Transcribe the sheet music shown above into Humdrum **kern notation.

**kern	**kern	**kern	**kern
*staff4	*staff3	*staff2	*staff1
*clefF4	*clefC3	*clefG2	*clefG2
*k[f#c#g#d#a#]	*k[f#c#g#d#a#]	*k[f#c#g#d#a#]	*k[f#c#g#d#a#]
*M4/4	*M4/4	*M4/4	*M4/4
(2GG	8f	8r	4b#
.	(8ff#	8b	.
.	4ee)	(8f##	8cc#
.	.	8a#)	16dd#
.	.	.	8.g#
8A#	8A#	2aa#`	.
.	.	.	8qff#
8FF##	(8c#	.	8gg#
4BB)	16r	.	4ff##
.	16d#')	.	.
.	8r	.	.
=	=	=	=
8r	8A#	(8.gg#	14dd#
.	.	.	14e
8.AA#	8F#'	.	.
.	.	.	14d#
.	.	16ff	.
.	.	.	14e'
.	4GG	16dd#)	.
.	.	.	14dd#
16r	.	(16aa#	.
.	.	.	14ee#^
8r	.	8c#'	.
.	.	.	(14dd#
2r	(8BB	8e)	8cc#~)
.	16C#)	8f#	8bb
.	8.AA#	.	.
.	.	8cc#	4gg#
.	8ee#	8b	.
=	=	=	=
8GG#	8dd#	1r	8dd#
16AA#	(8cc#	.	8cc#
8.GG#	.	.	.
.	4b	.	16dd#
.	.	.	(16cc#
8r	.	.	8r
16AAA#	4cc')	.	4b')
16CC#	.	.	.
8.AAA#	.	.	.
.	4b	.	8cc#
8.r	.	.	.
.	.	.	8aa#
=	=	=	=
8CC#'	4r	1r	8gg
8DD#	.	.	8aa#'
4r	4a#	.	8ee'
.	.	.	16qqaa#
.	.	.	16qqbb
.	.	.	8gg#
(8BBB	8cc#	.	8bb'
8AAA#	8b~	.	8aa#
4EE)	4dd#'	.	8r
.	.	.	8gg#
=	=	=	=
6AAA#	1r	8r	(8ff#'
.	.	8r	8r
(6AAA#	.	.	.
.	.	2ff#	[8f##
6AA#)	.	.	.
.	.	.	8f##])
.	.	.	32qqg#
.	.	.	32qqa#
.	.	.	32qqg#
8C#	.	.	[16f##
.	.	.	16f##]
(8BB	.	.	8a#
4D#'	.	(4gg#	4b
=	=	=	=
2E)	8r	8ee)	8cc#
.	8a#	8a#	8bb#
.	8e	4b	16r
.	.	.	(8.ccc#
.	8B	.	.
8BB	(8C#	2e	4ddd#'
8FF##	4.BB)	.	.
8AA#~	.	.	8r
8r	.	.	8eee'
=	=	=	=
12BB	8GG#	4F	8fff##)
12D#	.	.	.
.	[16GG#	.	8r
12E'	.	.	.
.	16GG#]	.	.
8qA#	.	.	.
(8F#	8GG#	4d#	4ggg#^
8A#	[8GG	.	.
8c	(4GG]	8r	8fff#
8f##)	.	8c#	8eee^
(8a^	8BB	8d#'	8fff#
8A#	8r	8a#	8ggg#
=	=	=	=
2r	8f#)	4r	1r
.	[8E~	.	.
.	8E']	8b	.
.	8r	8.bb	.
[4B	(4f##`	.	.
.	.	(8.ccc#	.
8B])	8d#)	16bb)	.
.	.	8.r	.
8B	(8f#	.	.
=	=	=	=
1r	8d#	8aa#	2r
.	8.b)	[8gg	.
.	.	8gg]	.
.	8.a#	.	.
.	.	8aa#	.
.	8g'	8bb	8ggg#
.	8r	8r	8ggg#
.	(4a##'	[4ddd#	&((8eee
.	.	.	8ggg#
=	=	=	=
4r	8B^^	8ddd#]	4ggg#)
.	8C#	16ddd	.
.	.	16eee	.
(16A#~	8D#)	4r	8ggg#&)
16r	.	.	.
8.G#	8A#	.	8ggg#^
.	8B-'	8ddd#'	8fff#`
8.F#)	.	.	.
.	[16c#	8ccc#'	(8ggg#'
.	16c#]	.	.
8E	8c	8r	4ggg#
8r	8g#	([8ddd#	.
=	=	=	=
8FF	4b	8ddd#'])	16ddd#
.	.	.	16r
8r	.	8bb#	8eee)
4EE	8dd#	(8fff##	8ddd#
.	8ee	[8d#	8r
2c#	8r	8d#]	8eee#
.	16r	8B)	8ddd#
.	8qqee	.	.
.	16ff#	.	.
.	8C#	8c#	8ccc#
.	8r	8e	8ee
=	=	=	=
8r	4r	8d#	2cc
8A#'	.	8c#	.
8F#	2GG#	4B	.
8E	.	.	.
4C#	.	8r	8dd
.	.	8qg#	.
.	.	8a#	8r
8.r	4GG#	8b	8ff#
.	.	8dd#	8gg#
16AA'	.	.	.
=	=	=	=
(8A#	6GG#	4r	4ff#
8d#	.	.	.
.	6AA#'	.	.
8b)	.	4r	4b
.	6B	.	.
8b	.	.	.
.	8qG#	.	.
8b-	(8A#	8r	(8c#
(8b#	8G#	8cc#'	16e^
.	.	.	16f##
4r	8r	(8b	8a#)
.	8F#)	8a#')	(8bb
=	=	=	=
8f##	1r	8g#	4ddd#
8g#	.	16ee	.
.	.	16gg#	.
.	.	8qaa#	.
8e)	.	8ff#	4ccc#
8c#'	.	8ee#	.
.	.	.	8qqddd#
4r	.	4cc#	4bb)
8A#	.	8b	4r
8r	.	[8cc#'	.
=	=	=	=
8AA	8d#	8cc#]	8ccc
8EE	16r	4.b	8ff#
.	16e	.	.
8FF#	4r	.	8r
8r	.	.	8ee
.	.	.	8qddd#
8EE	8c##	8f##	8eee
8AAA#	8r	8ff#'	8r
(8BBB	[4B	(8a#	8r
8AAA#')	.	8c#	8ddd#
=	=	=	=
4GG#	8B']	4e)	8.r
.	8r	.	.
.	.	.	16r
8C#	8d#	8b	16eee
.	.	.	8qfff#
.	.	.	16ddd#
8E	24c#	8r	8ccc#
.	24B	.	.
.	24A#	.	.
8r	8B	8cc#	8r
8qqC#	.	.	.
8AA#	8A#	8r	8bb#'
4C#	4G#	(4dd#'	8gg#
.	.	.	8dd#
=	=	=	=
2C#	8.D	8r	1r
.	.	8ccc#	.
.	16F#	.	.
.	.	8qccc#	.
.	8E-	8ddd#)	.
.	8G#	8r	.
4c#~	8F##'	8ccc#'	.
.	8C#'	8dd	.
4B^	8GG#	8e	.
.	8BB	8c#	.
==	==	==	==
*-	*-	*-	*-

┄┄┄┄┄┄

_TO BE DONE_.
Identify each line in the entries that contains the string "kern", and copy those lines.

_RESULT FOR THIS EXERCISE_.
Transcribe the sheet music shown above into Humdrum **kern notation.
**kern	**kern	**kern	**kern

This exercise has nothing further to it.